*** Material shown ***

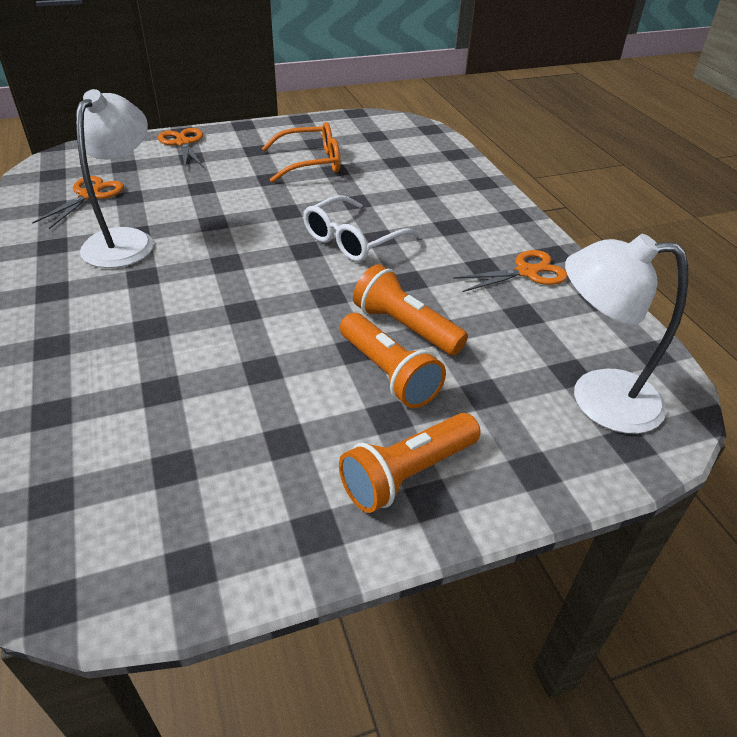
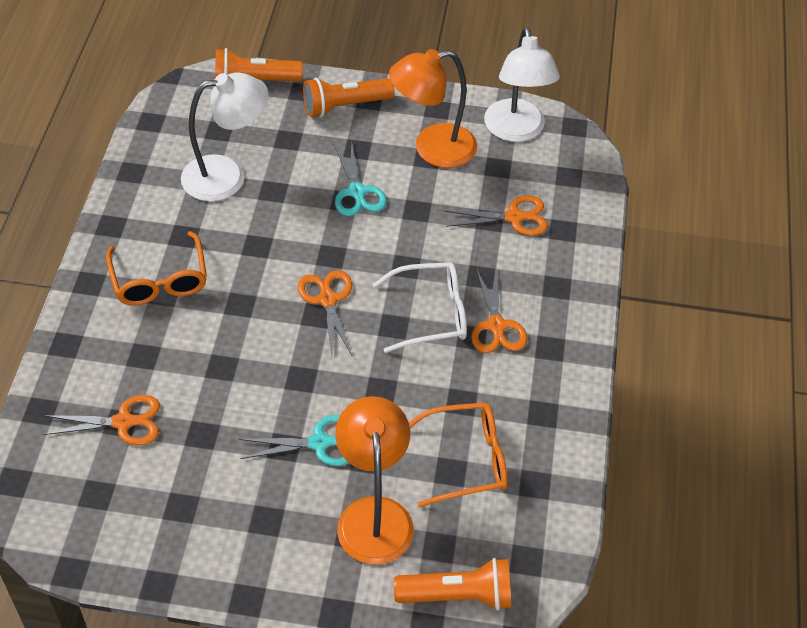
orange glasses: 1 -> 2
orange lamp: 0 -> 2
orange scissors: 3 -> 4
turquoise scissors: 0 -> 2

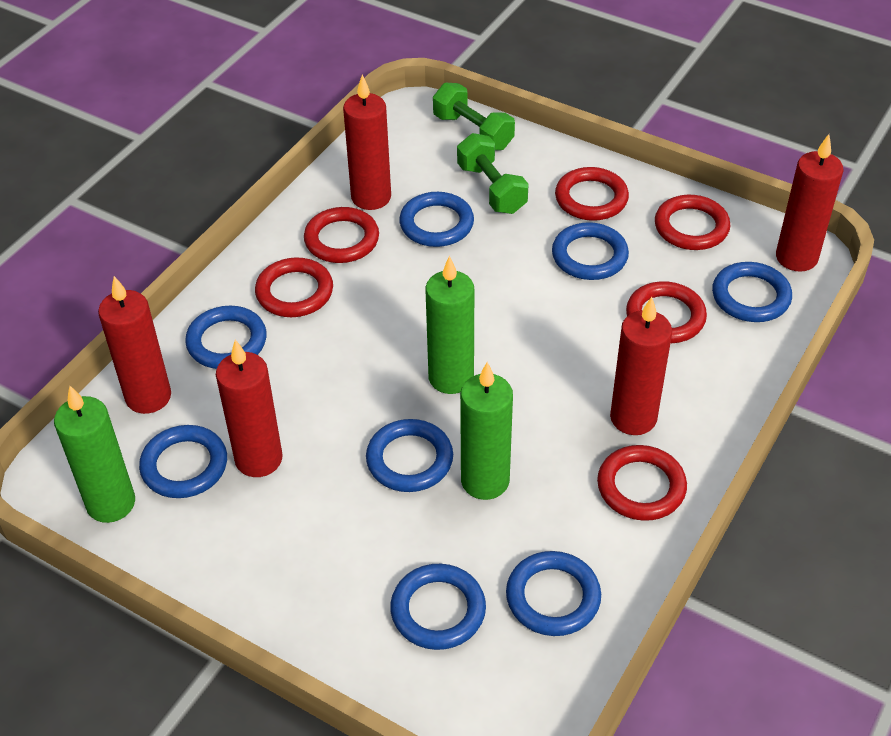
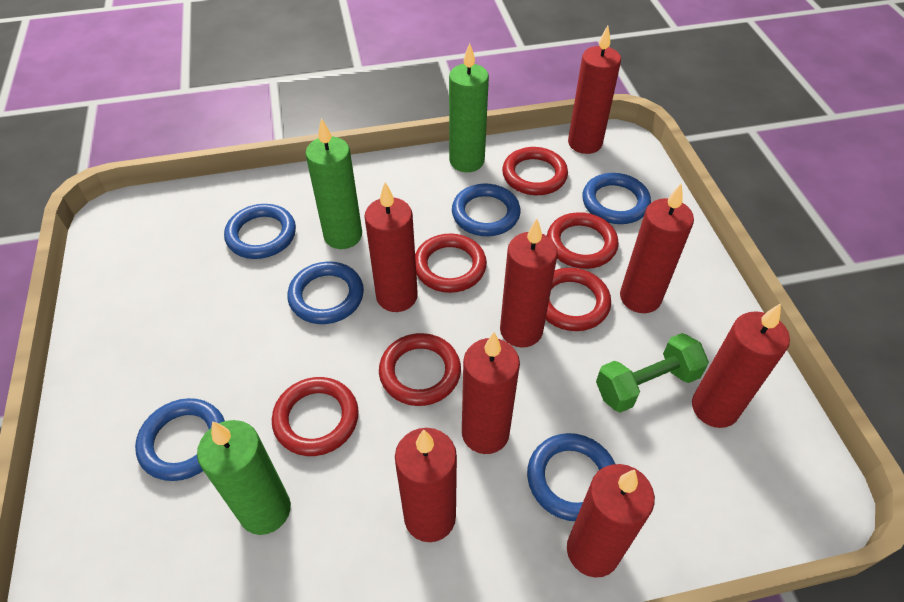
blue ring: 8 -> 6
green dumbbell: 2 -> 1
red candle: 5 -> 8

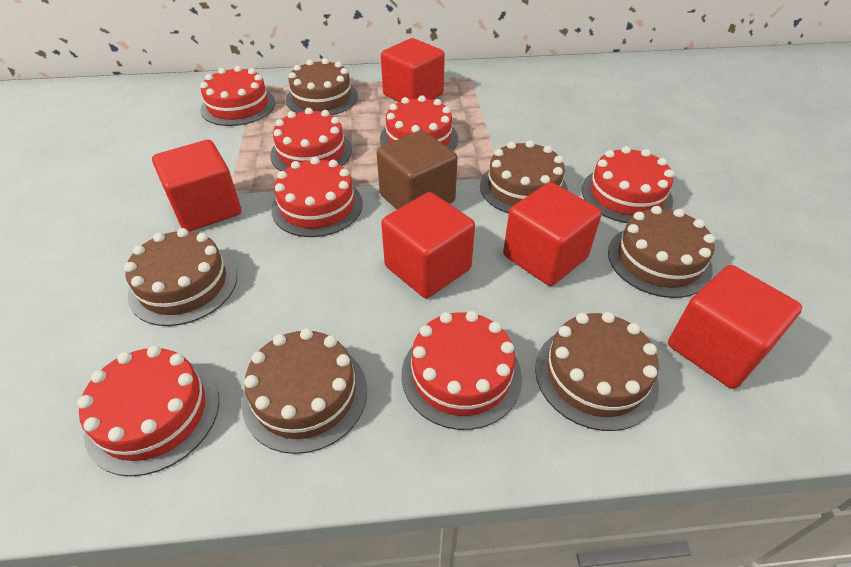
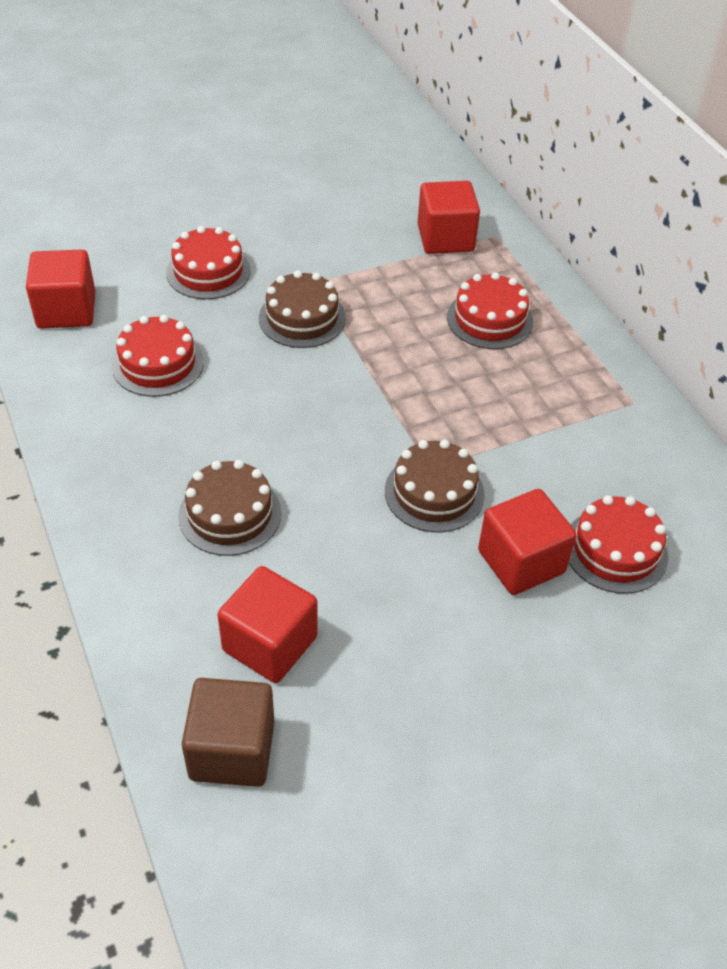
brown cake: 6 -> 3
red cake: 7 -> 4
red cube: 5 -> 4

***

§ Exercise aim:
All lines from the one containing "turquoise scissors: 0 -> 2" through the end of the data are to be written out exactly, with nothing added; skip the pictures.

§ Answer to the exercise:
turquoise scissors: 0 -> 2

blue ring: 8 -> 6
green dumbbell: 2 -> 1
red candle: 5 -> 8

brown cake: 6 -> 3
red cake: 7 -> 4
red cube: 5 -> 4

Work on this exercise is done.